-- TASK BRIEF --
Using the listing below, give again exactly the lines from the line with "(363, 262) = (365, 395): orange" to the line with "(1177, 360) = (905, 103): brown", inclusive, without the pictures.
>>>>
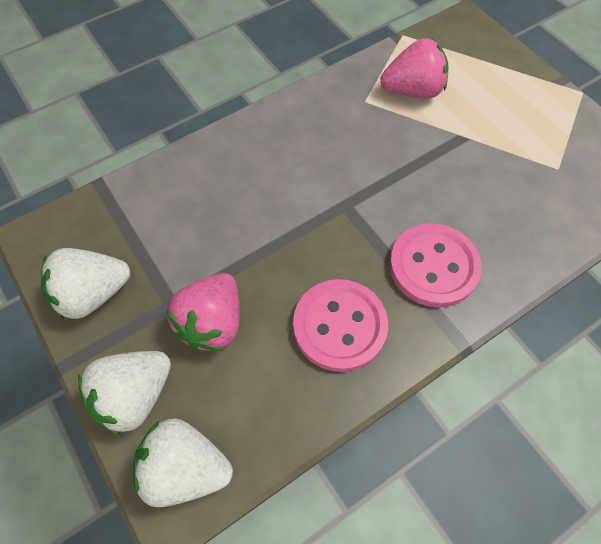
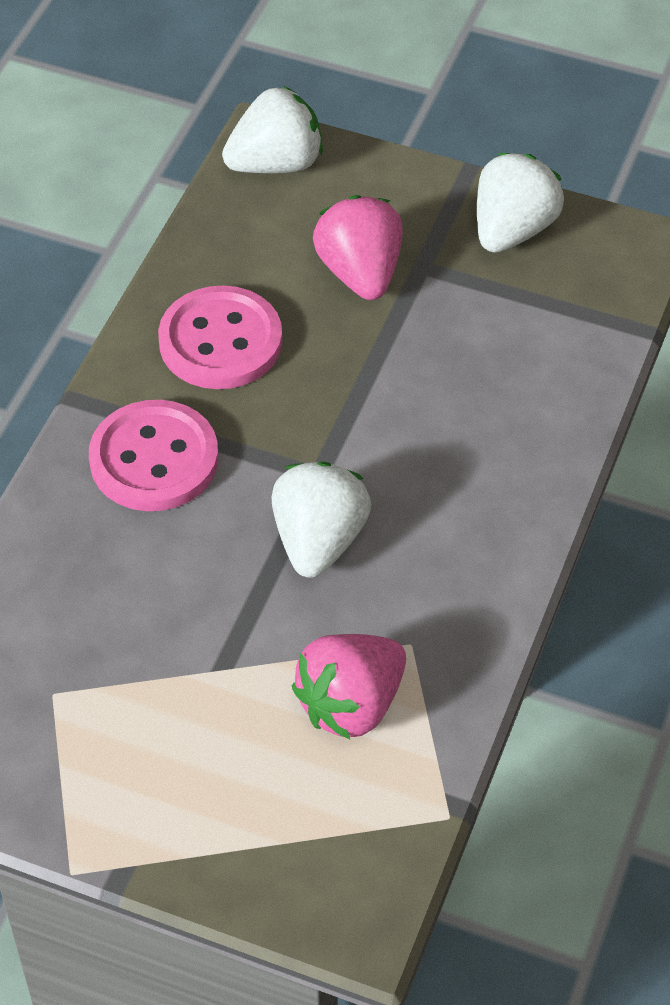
camera: 145 degrees right, 10 degrees down
(135, 395) = (376, 182): white strawberry -> white strawberry (319, 541)

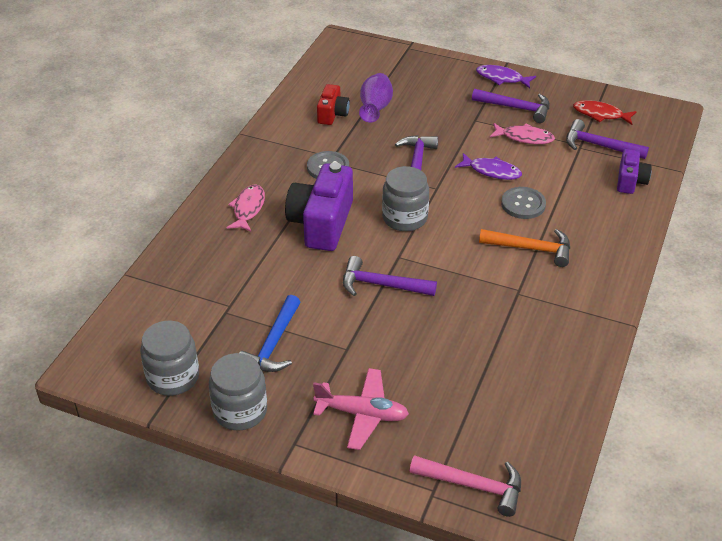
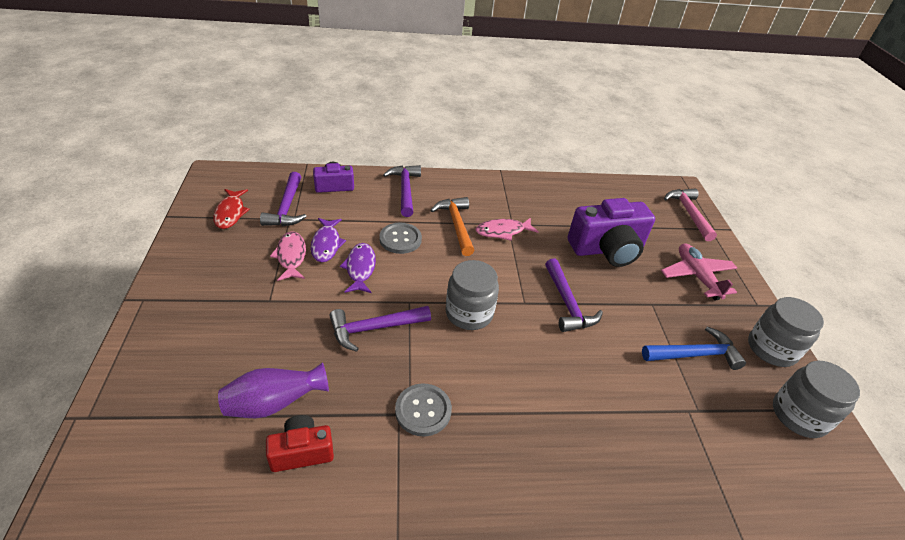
camera: 120 degrees left, 0 degrees up
(248, 209) = (547, 465): pink fish -> pink fish (503, 231)
(321, 223) = (521, 379): purple camera -> purple camera (607, 249)
(502, 78) = (168, 296): purple fish -> purple fish (326, 244)
(516, 108) = (234, 272): purple hammer -> purple hammer (405, 190)

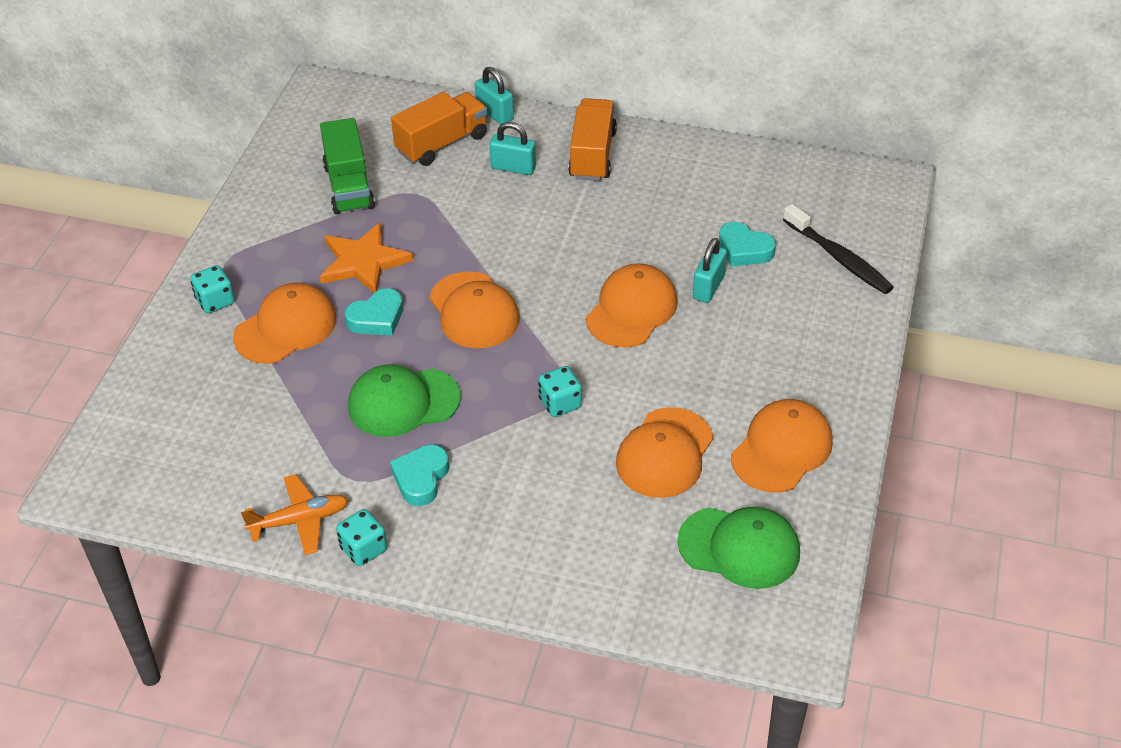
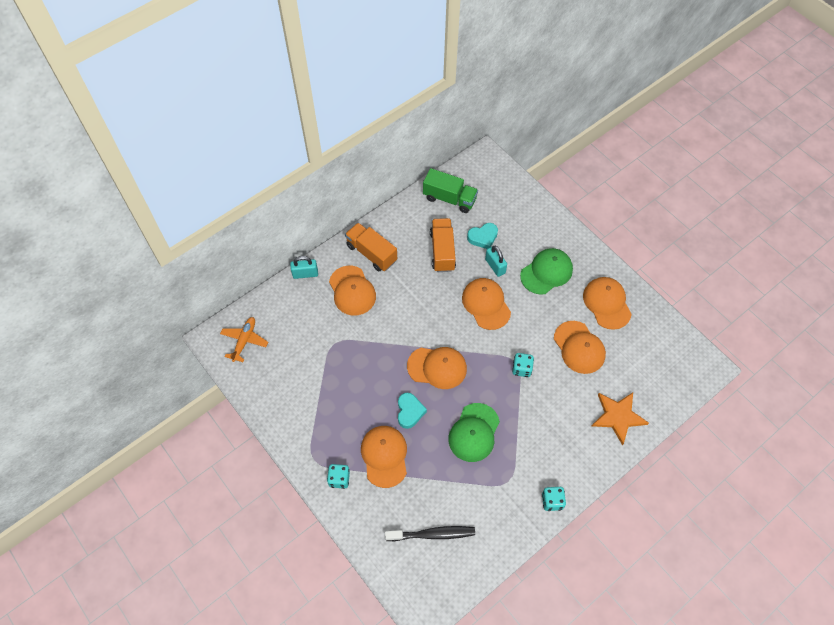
camera: 55 degrees left, 15 degrees up
(300, 520) = (516, 519): orange plane -> orange plane (244, 341)
(349, 186) = (304, 370): green truck -> green truck (449, 198)
(363, 262) = (365, 395): orange star -> orange star (618, 416)
(421, 478) = (526, 453): turquoise heart -> none
(442, 143) = (307, 310): orange truck -> orange truck (442, 251)
(513, 167) = (352, 291): turquoise padlock -> orange cap
(739, 547) = (647, 354): green cap -> green cap (546, 272)
(839, 258) = (515, 207): black toothbrush -> black toothbrush (432, 534)

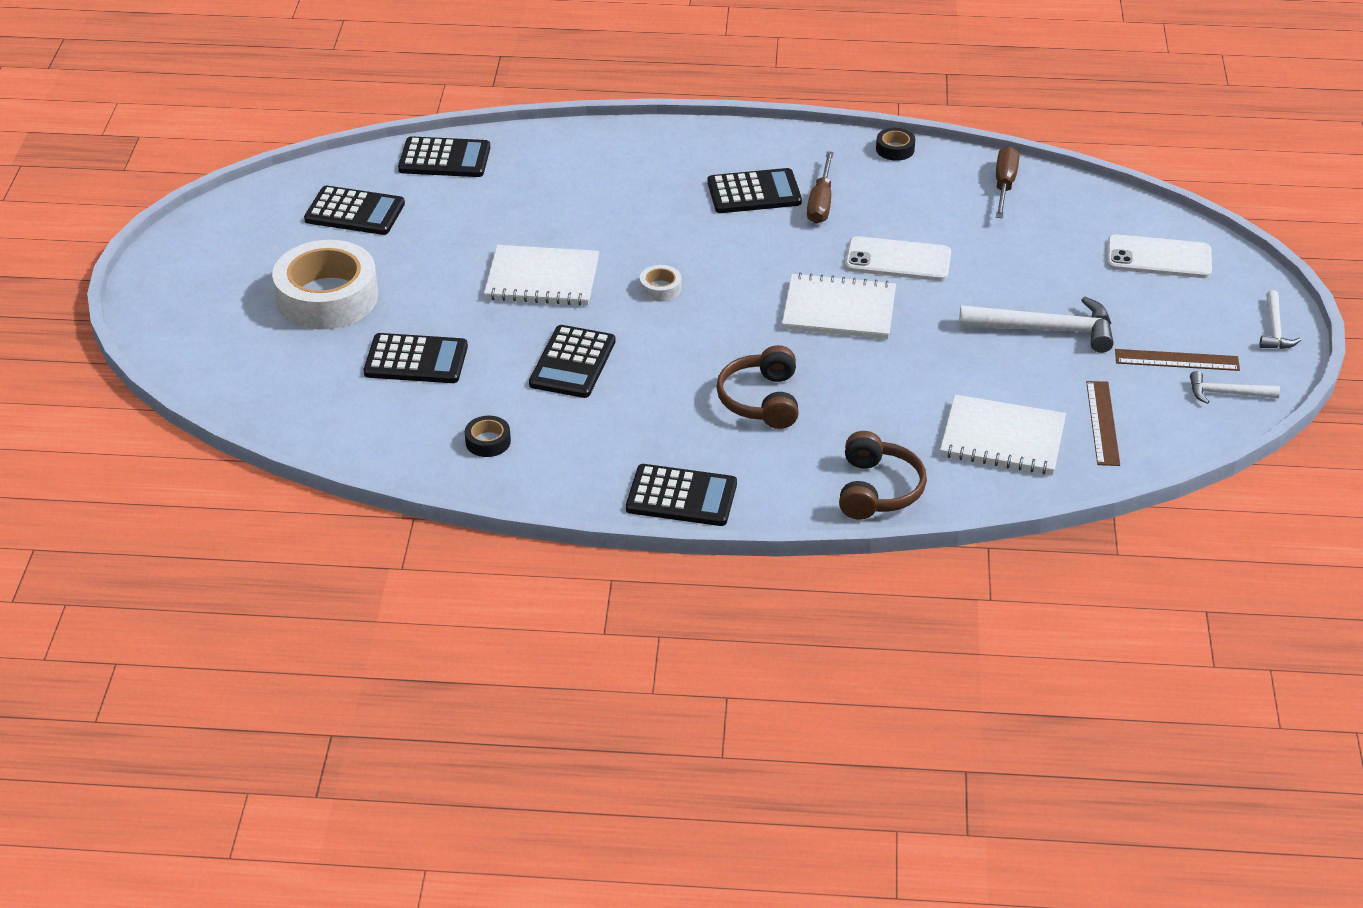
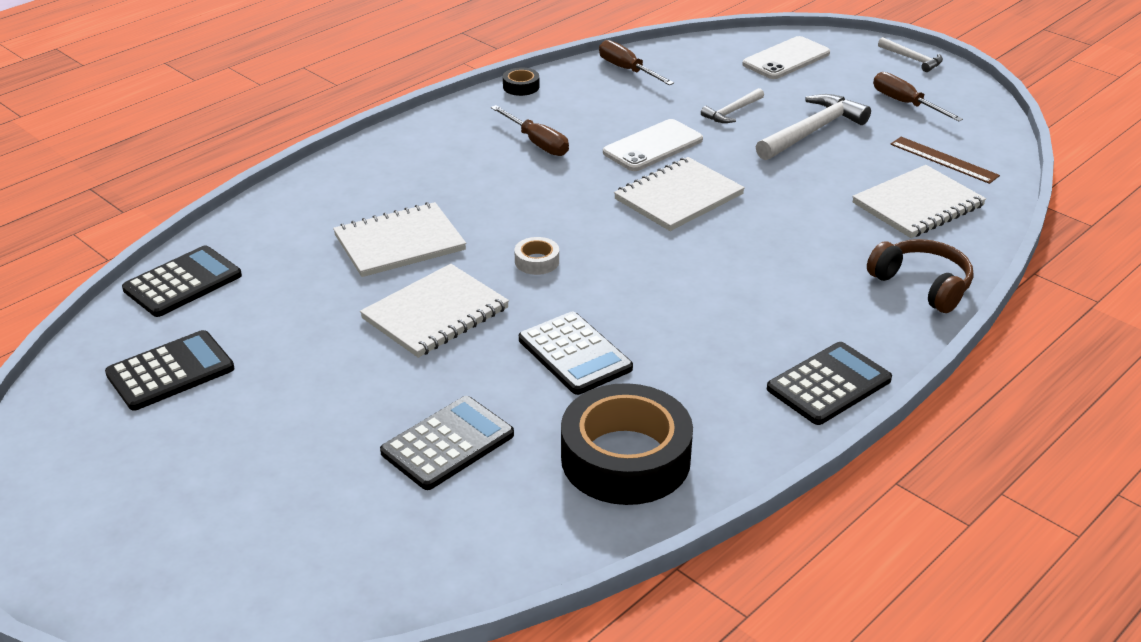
camera: 50 degrees left, 5 degrees down
(327, 297) = (271, 454): white tape -> none
(488, 441) = (625, 458): black tape -> black tape, size x2.42
(603, 216) = (399, 243): none -> white notebook
(754, 192) = (480, 163): black calculator -> none
(761, 400) = (747, 284): brown headphones -> none
(1177, 360) = (905, 103): brown ruler -> brown screwdriver
(1227, 393) = (962, 104): white hammer -> white hammer (732, 112)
<<<<
-- YOUR SOLUTION --
(363, 262) = (365, 395): orange star -> orange star (618, 416)
(421, 478) = (526, 453): turquoise heart -> none
(442, 143) = (307, 310): orange truck -> orange truck (442, 251)
(513, 167) = (352, 291): turquoise padlock -> orange cap
(739, 547) = (647, 354): green cap -> green cap (546, 272)
(839, 258) = (515, 207): black toothbrush -> black toothbrush (432, 534)

camera: 50 degrees left, 5 degrees down
(327, 297) = (271, 454): white tape -> none
(488, 441) = (625, 458): black tape -> black tape, size x2.42
(603, 216) = (399, 243): none -> white notebook
(754, 192) = (480, 163): black calculator -> none
(761, 400) = (747, 284): brown headphones -> none
(1177, 360) = (905, 103): brown ruler -> brown screwdriver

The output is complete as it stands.